Where the word "free" appears in a line below, copy the whole line.

##### SOURCE MATERIAL #####

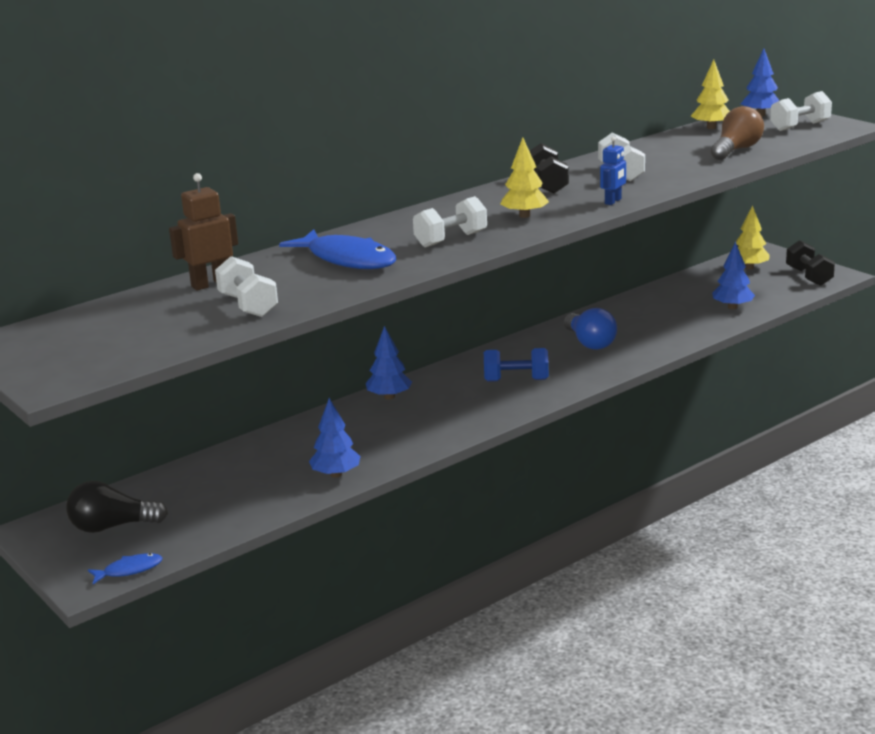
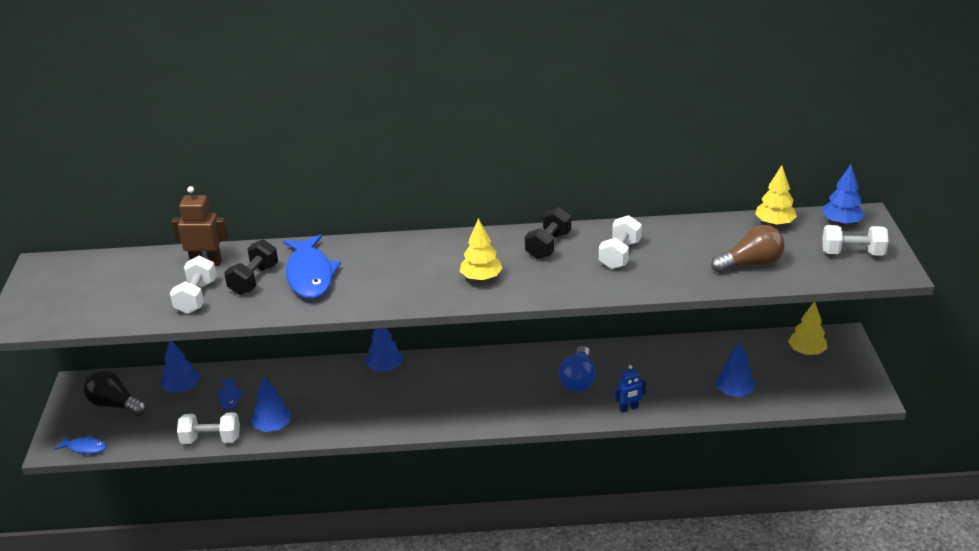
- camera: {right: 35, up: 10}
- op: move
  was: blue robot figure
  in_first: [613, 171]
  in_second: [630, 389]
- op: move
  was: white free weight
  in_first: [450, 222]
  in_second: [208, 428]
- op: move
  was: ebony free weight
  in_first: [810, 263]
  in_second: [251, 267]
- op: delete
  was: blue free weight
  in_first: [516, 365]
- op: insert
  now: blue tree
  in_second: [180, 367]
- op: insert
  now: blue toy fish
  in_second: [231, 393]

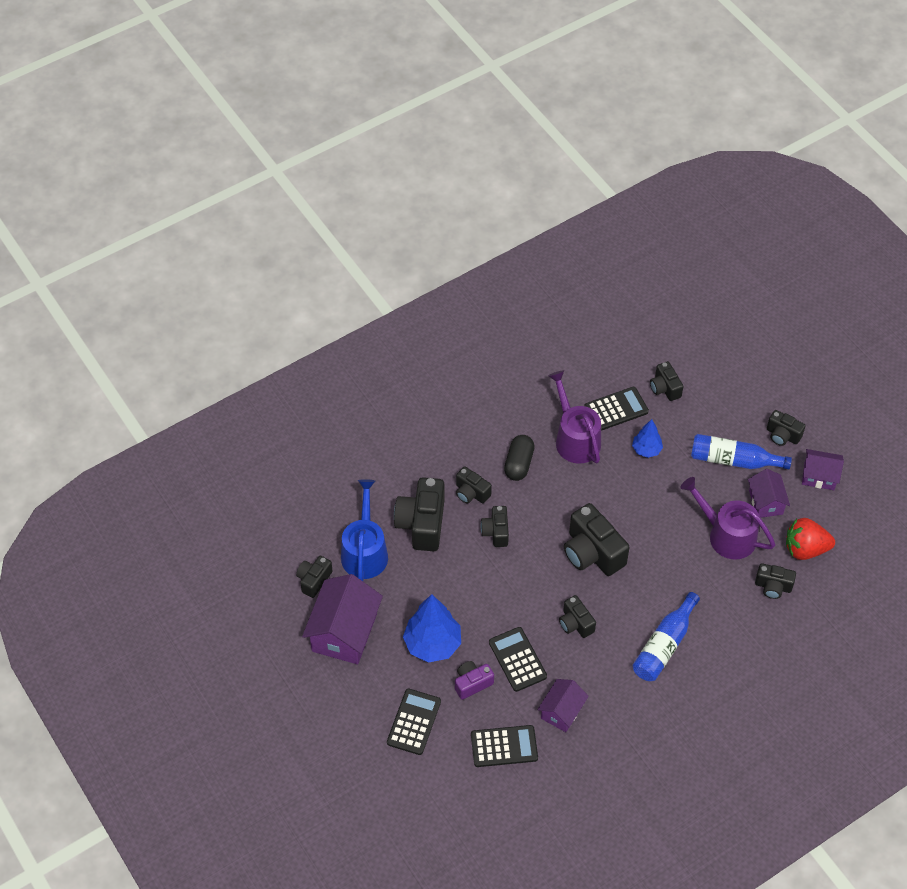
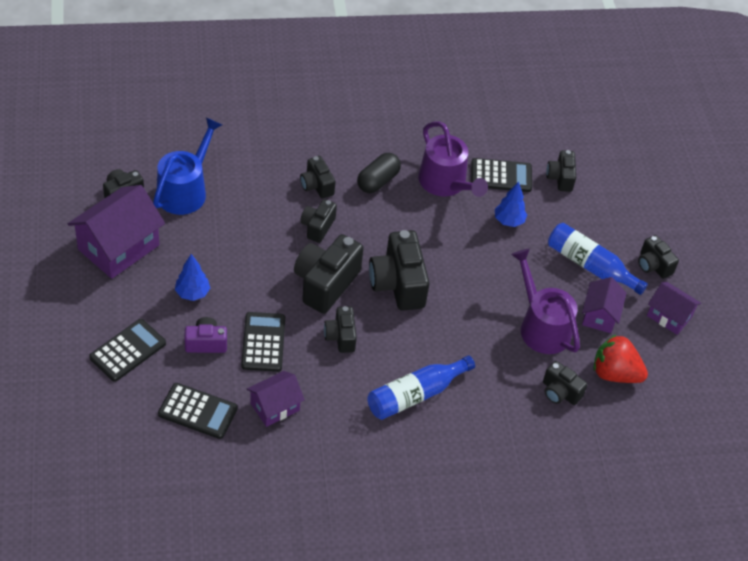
- camera: {right: 20, up: -5}
- op: rotate
  was: royal purple watering can
  in_first: [574, 417]
  in_second: [453, 159]
  clockwise: 150
- op: move
  was: ebony photo camera
  in_first: [419, 514]
  in_second: [329, 274]
- op: resize
  was: blue tree
  in_first: [432, 628]
  in_second: [192, 277]
  ratio: 0.56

#####

### COMPLETED TASK
  was: white free weight
  was: ebony free weight
  was: blue free weight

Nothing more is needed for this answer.